=== What is expected ===
Drop every image and restate the entries below word for word.

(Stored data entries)
__________________________________________________

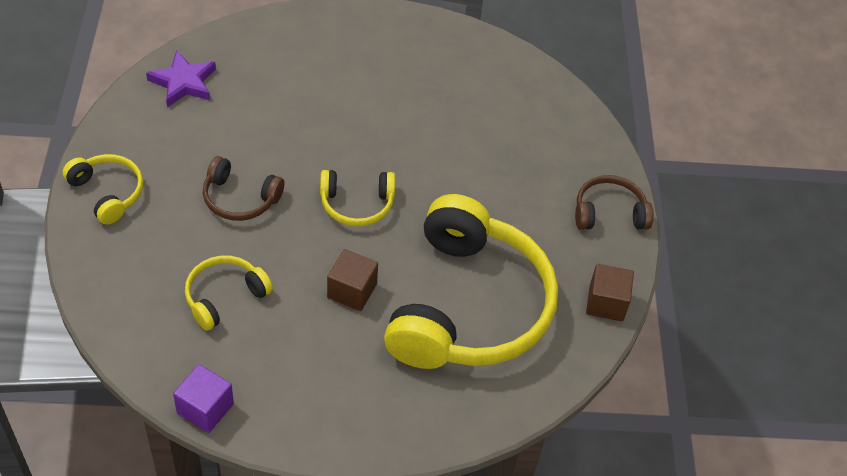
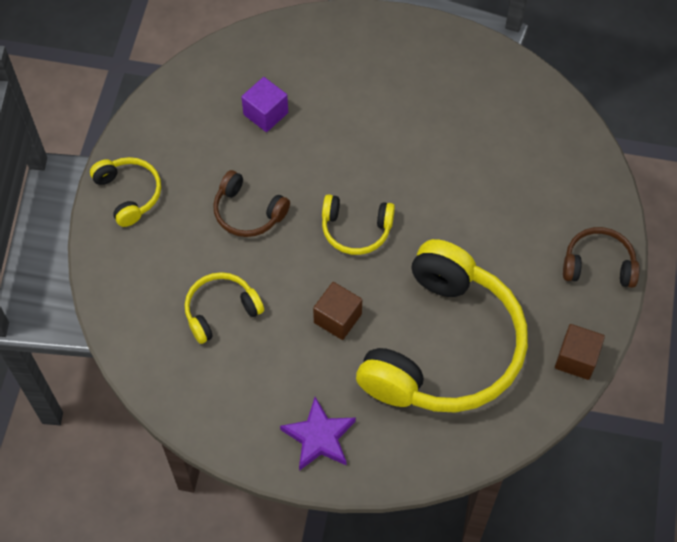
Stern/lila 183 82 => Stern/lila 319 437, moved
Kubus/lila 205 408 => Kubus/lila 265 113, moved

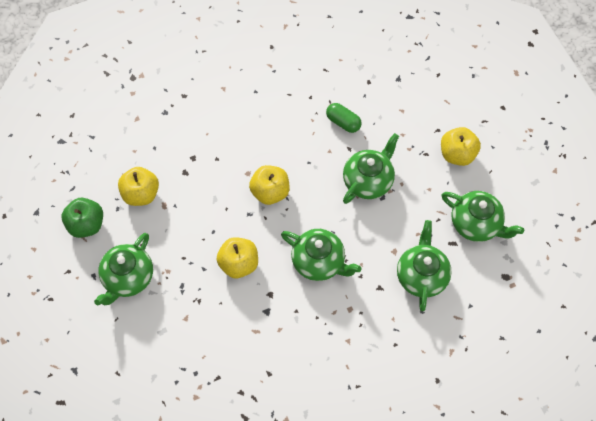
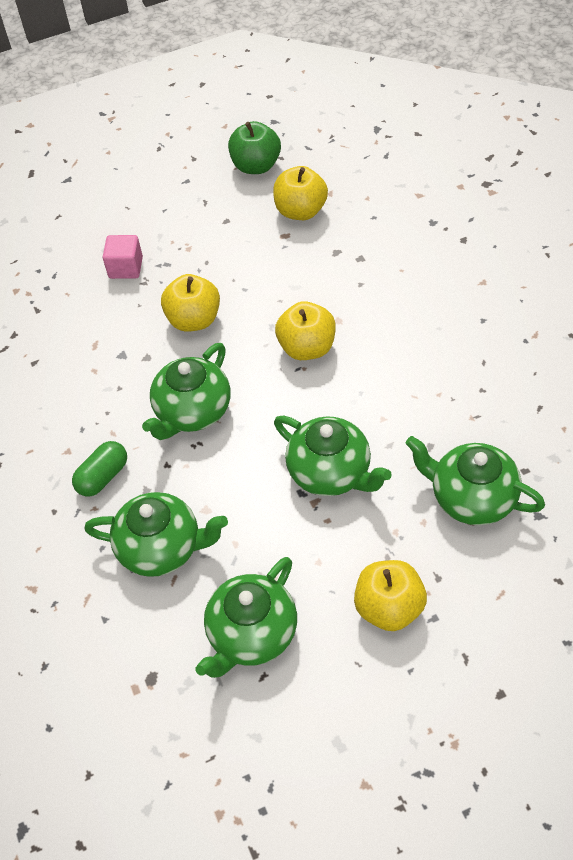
Teekanne/grün 128 278 => Teekanne/grün 471 498, moved
Kapsel/grün 343 122 => Kapsel/grün 103 477, moved
nothing => Kubus/rosa 126 268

__________________________________________________

=== Exercise output ===
Stern/lila 183 82 => Stern/lila 319 437, moved
Kubus/lila 205 408 => Kubus/lila 265 113, moved

Teekanne/grün 128 278 => Teekanne/grün 471 498, moved
Kapsel/grün 343 122 => Kapsel/grün 103 477, moved
nothing => Kubus/rosa 126 268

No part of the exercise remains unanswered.